[Dataset records]

:::

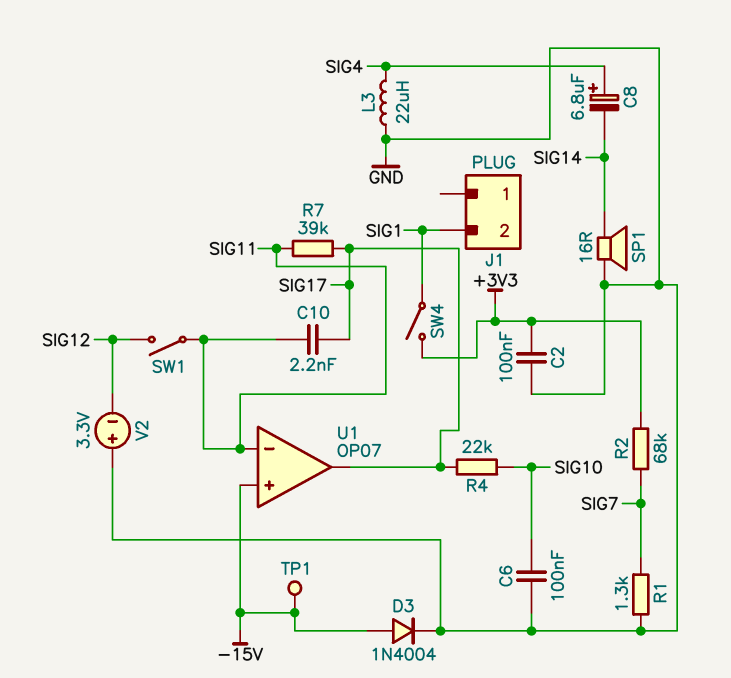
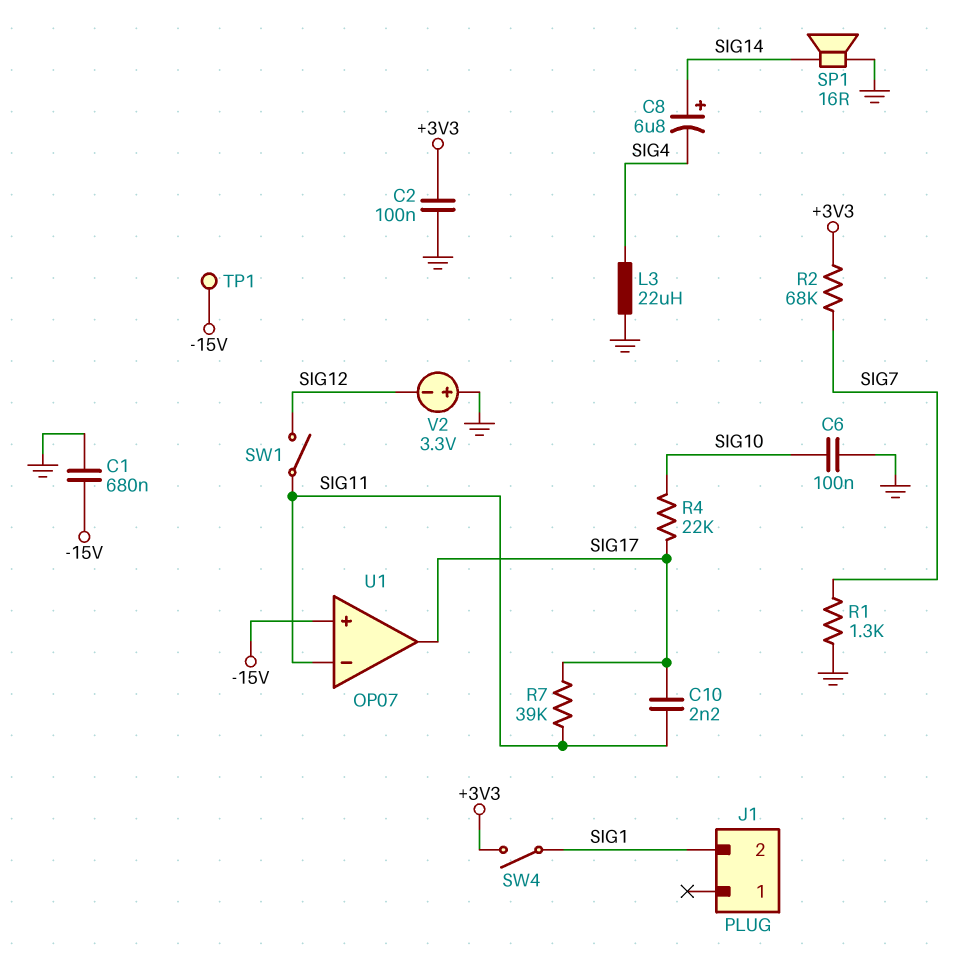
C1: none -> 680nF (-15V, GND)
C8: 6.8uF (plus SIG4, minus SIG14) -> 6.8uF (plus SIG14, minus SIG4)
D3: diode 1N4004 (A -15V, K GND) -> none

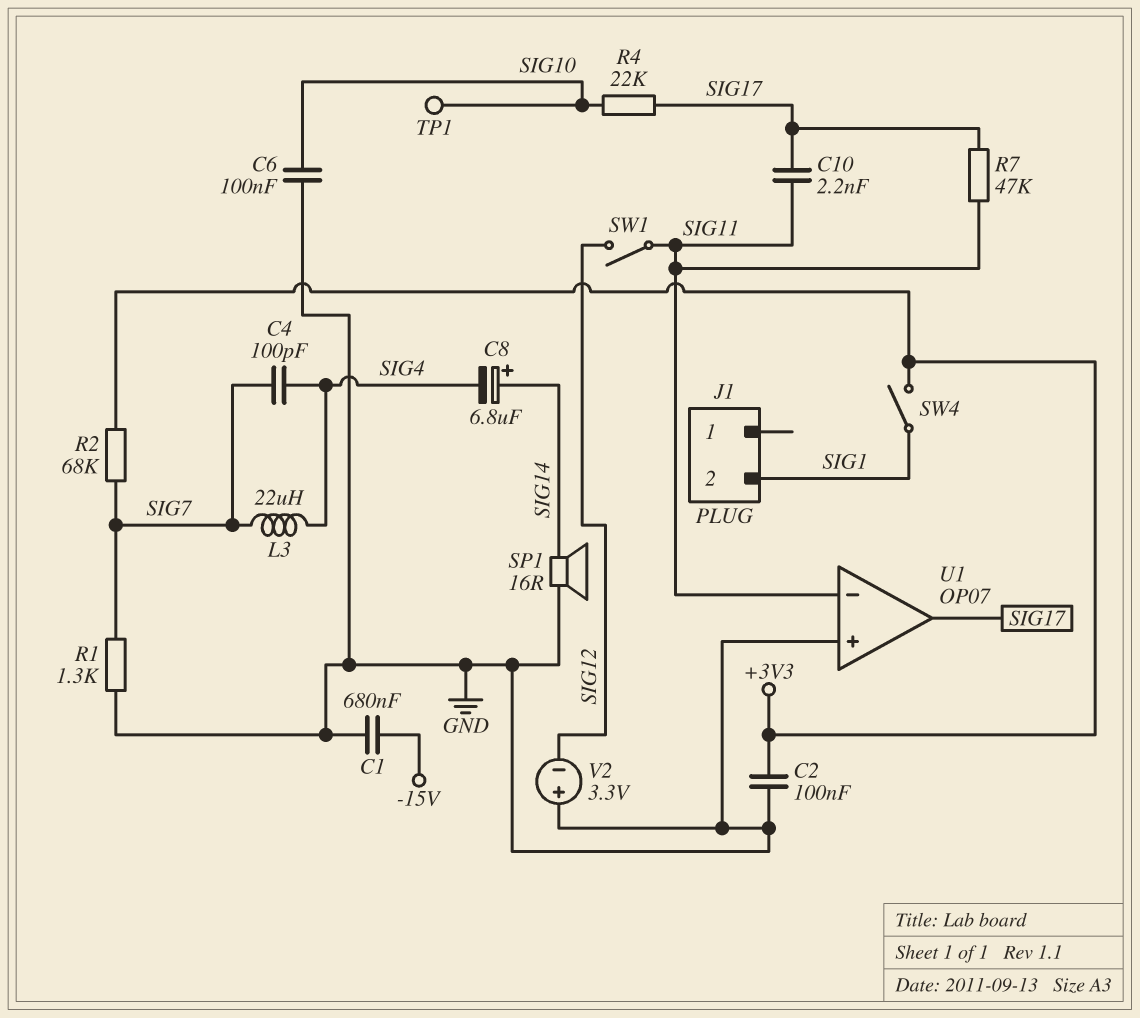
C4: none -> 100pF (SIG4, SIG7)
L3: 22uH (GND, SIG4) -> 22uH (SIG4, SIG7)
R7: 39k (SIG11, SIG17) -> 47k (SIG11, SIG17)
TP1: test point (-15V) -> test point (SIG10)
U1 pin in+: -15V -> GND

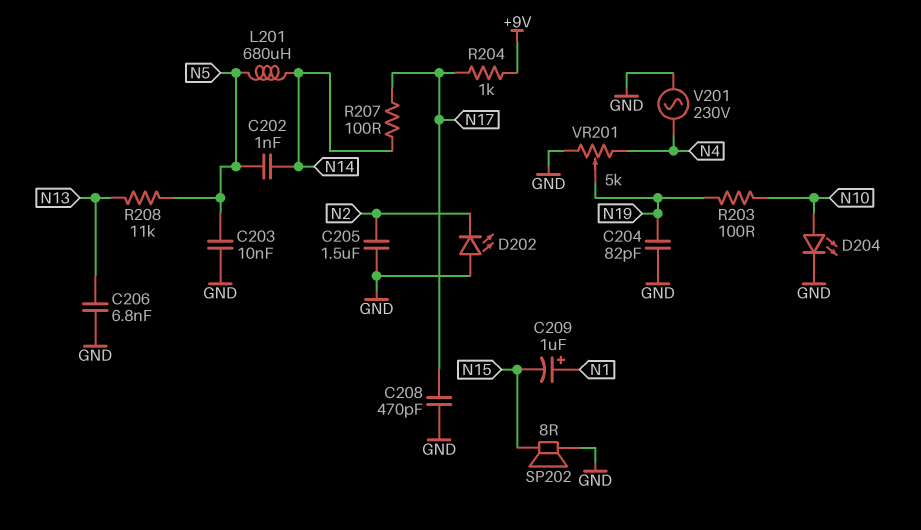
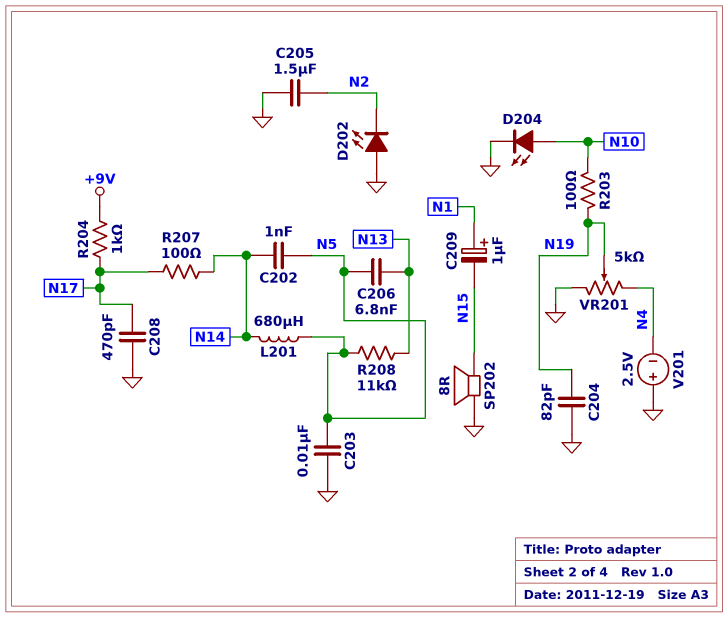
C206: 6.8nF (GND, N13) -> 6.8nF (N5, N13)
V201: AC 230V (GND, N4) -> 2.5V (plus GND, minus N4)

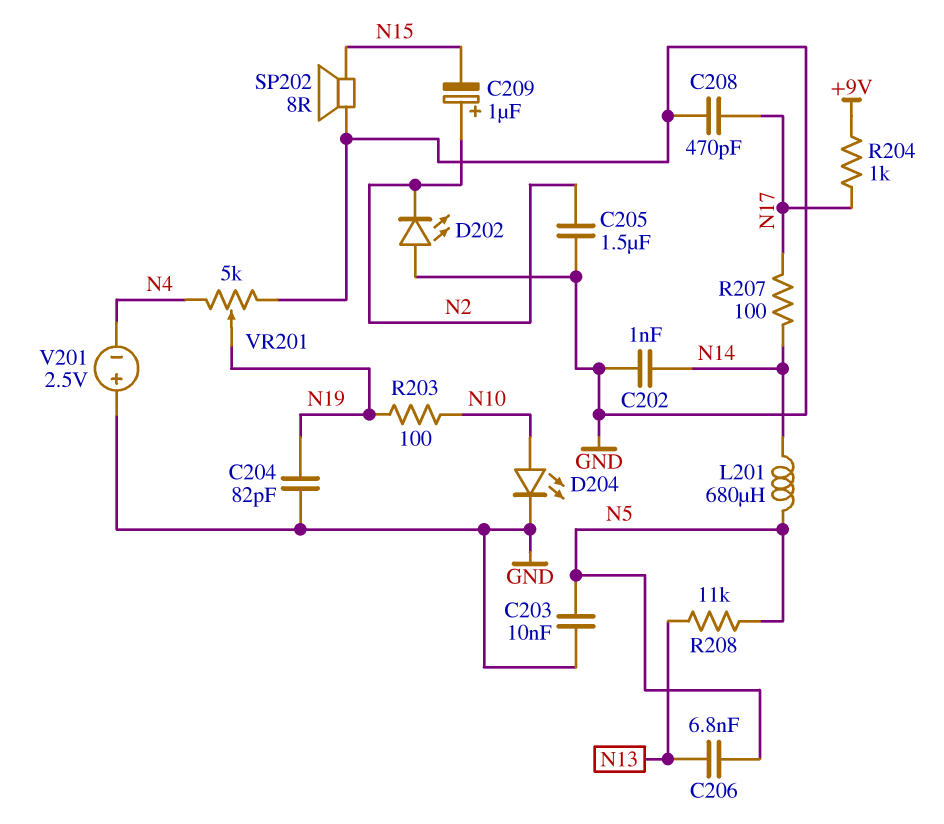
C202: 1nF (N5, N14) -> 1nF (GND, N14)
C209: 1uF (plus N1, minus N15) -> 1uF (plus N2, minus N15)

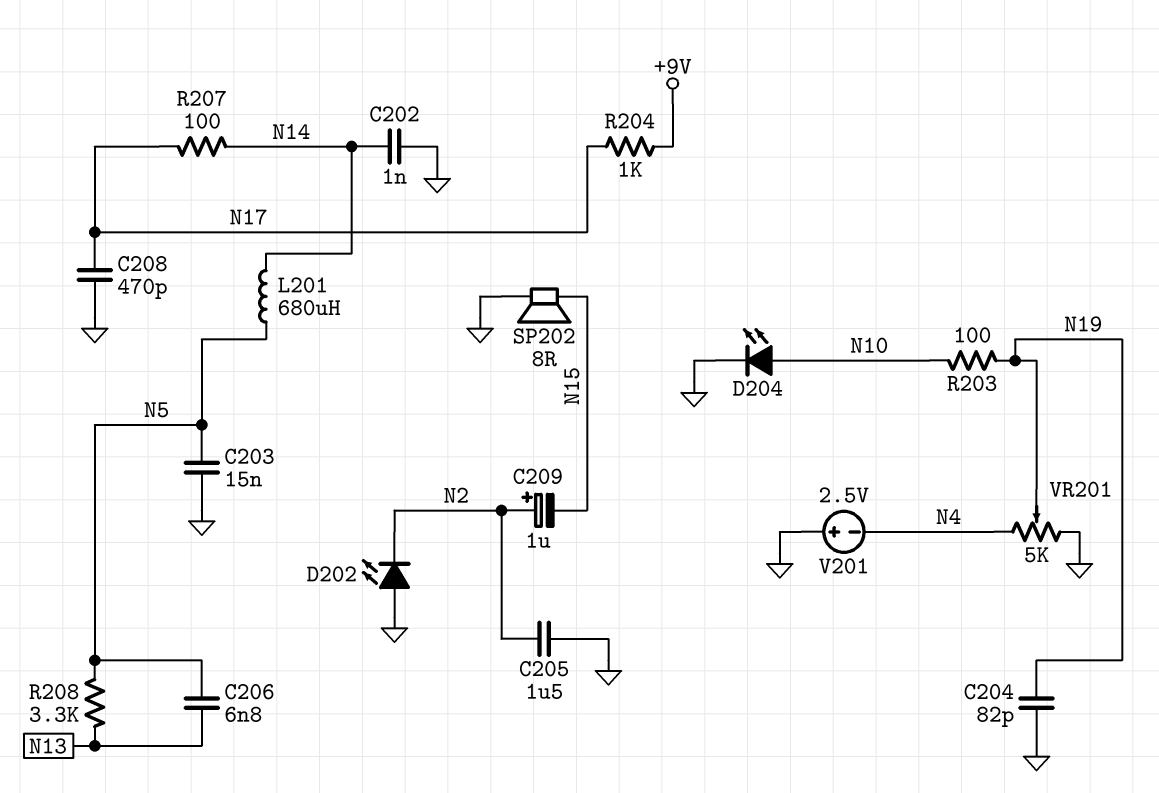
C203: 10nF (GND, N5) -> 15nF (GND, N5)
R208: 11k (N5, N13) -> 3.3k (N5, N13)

:::

**WHAT TO PRODUCE**
In the records above, how many lines hold "plus"? Only the number is wanted.

**PROBLEM SOLUTION**
3